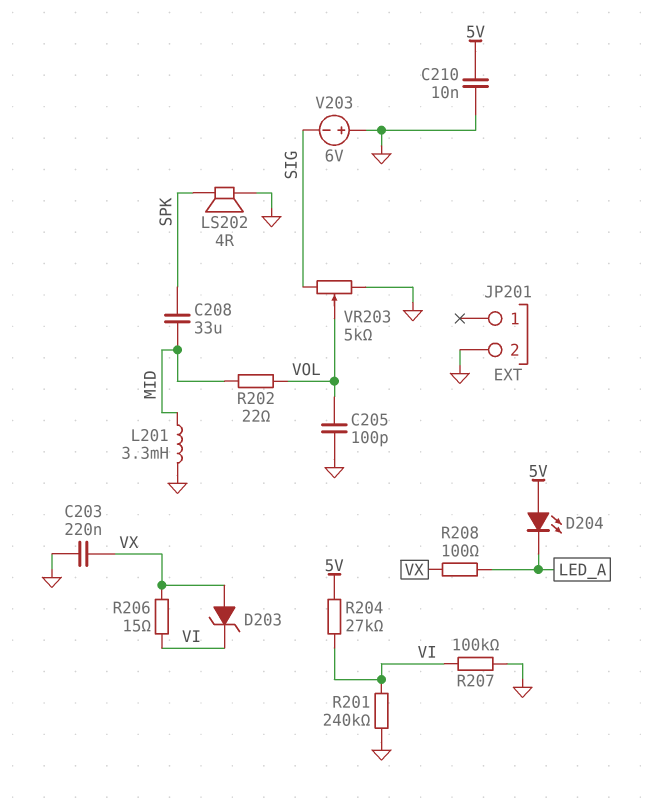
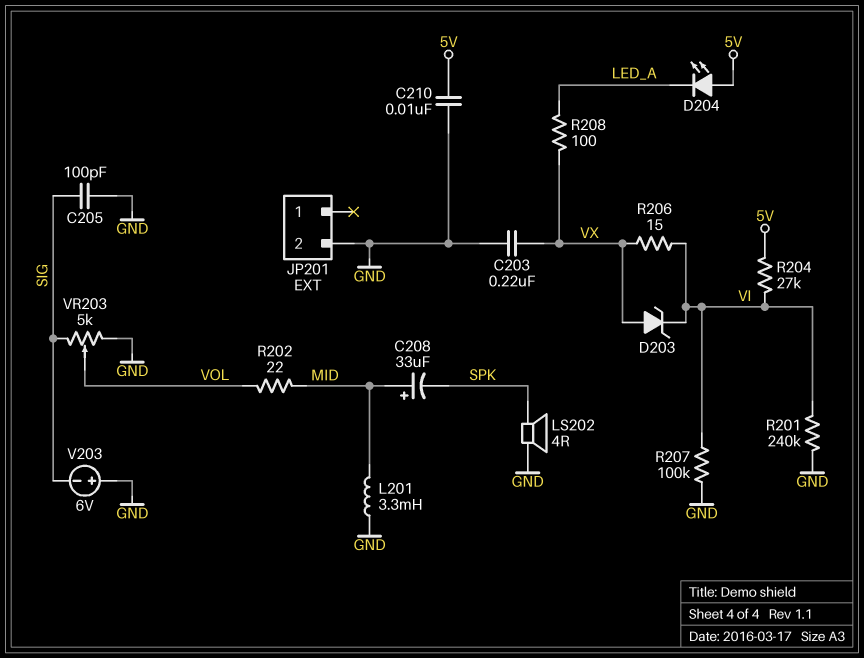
C205: 100pF (GND, VOL) -> 100pF (GND, SIG)
C208: 33uF (MID, SPK) -> 33uF (plus MID, minus SPK)

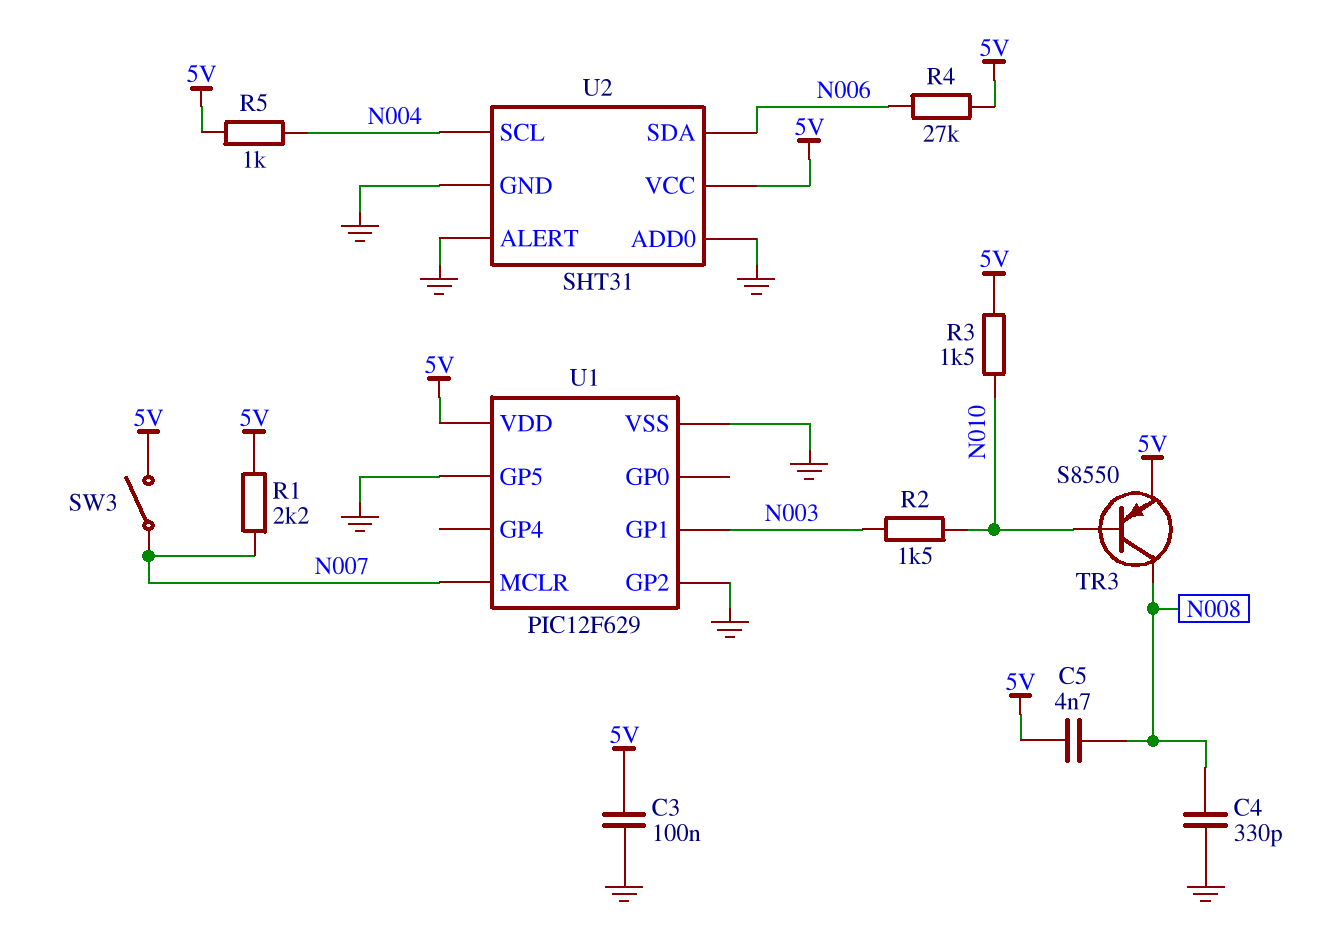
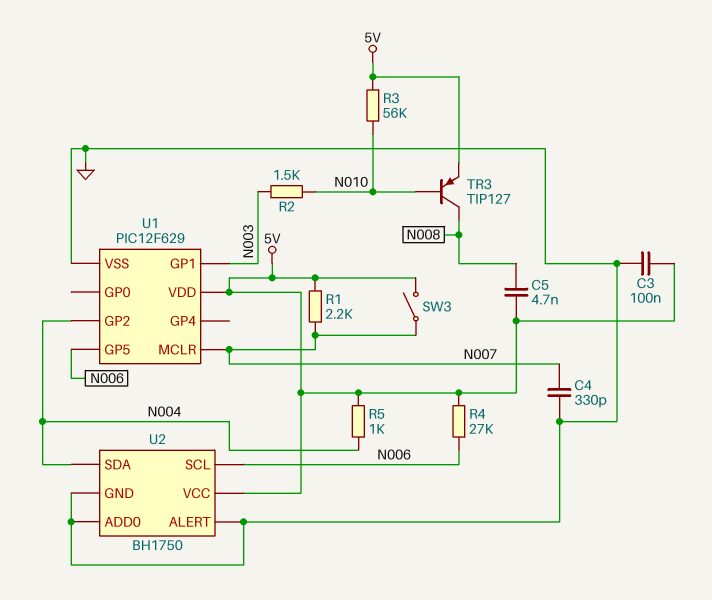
C4: 330pF (GND, N008) -> 330pF (GND, N007)
R3: 1.5k (5V, N010) -> 56k (5V, N010)
TR3: PNP S8550 (B N010, C N008, E 5V) -> PNP TIP127 (B N010, C N008, E 5V)
U1 pin GP2: GND -> N004
U1 pin GP5: GND -> N006
U2: SHT31 -> BH1750
U2 pin SCL: N004 -> N006
U2 pin SDA: N006 -> N004

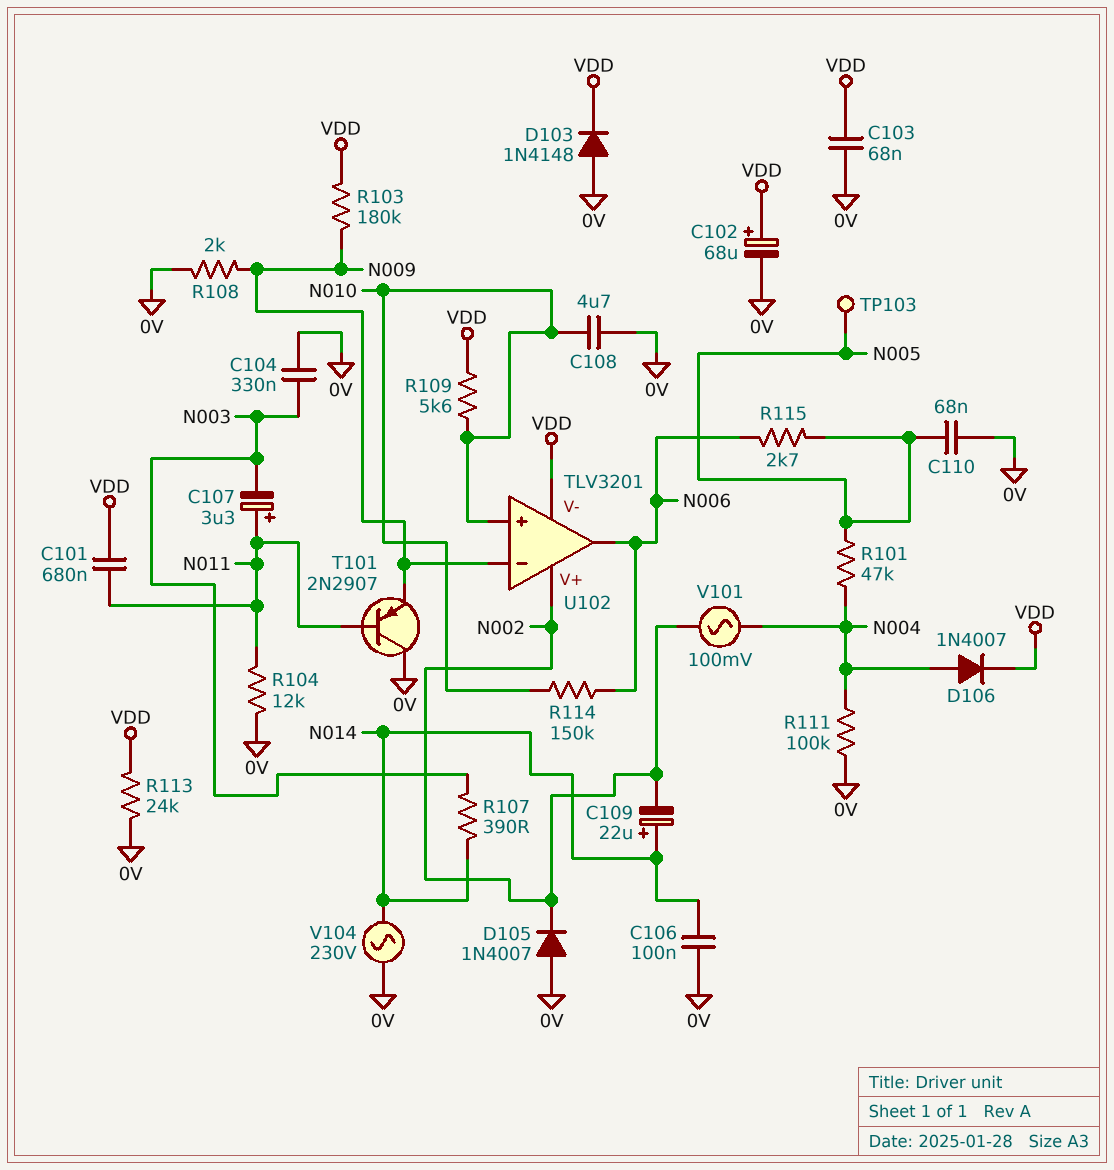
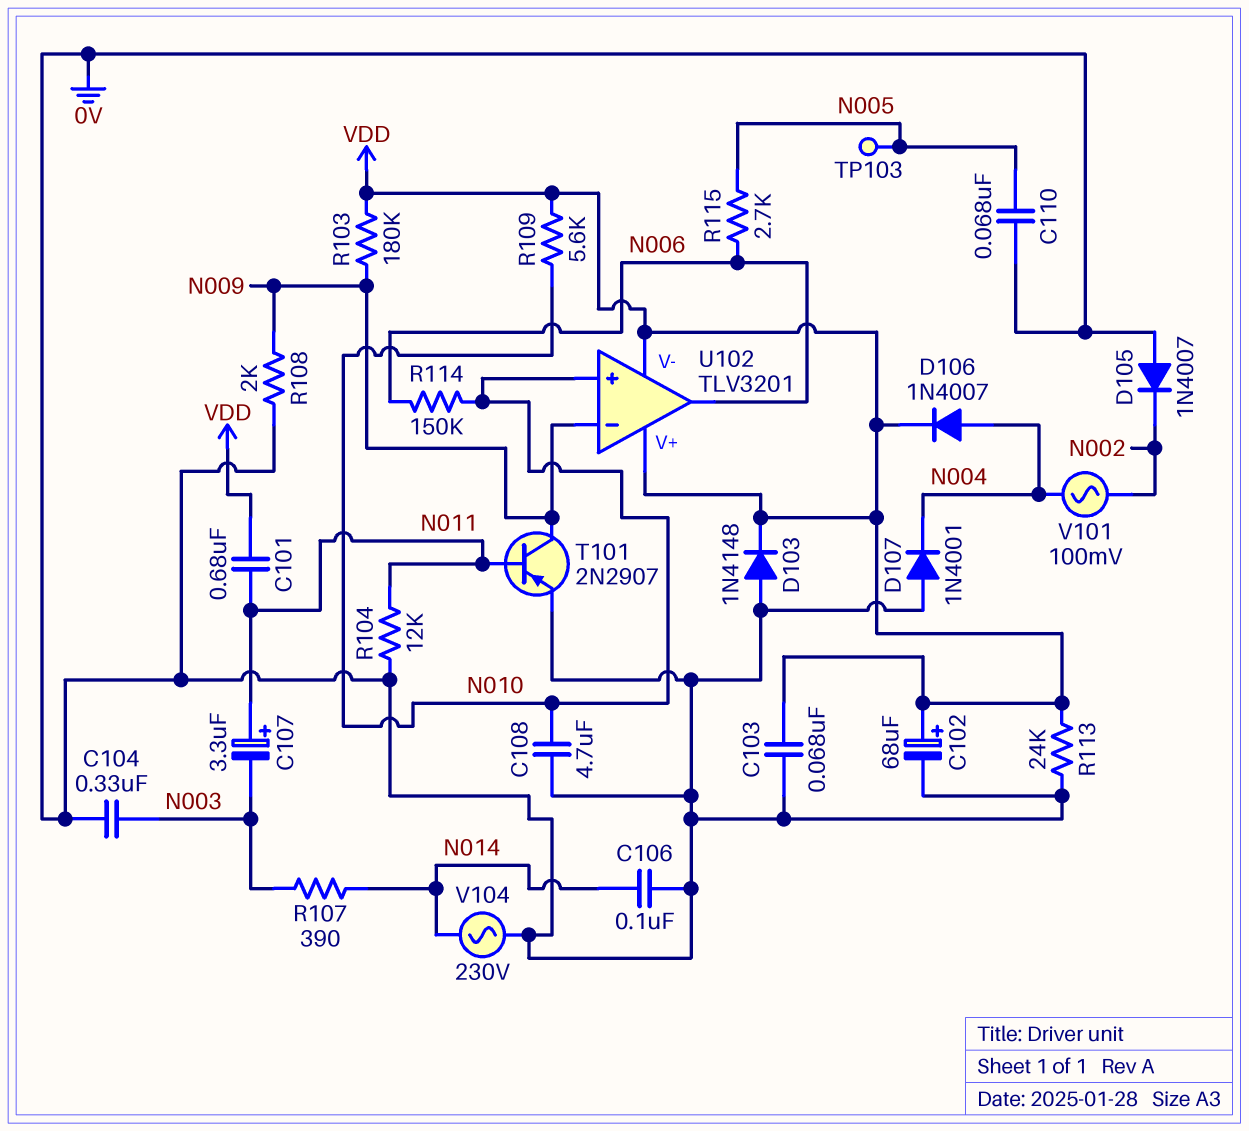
C109: 22uF (plus N014, minus N002) -> none
D107: none -> diode 1N4001 (A 0V, K N004)
R101: 47k (N004, N005) -> none
R111: 100k (0V, N004) -> none
T101: PNP 2N2907 (B N011, C 0V, E N009) -> PNP 2N2907 (B N011, C N009, E 0V)
U102 pin V+: N002 -> VDD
■ ■ ■ ■ ■ ■ ■
Task item:
Each line of the material goes into your copy unchanged, but no picture does.

Expected answer:
C205: 100pF (GND, VOL) -> 100pF (GND, SIG)
C208: 33uF (MID, SPK) -> 33uF (plus MID, minus SPK)

C4: 330pF (GND, N008) -> 330pF (GND, N007)
R3: 1.5k (5V, N010) -> 56k (5V, N010)
TR3: PNP S8550 (B N010, C N008, E 5V) -> PNP TIP127 (B N010, C N008, E 5V)
U1 pin GP2: GND -> N004
U1 pin GP5: GND -> N006
U2: SHT31 -> BH1750
U2 pin SCL: N004 -> N006
U2 pin SDA: N006 -> N004

C109: 22uF (plus N014, minus N002) -> none
D107: none -> diode 1N4001 (A 0V, K N004)
R101: 47k (N004, N005) -> none
R111: 100k (0V, N004) -> none
T101: PNP 2N2907 (B N011, C 0V, E N009) -> PNP 2N2907 (B N011, C N009, E 0V)
U102 pin V+: N002 -> VDD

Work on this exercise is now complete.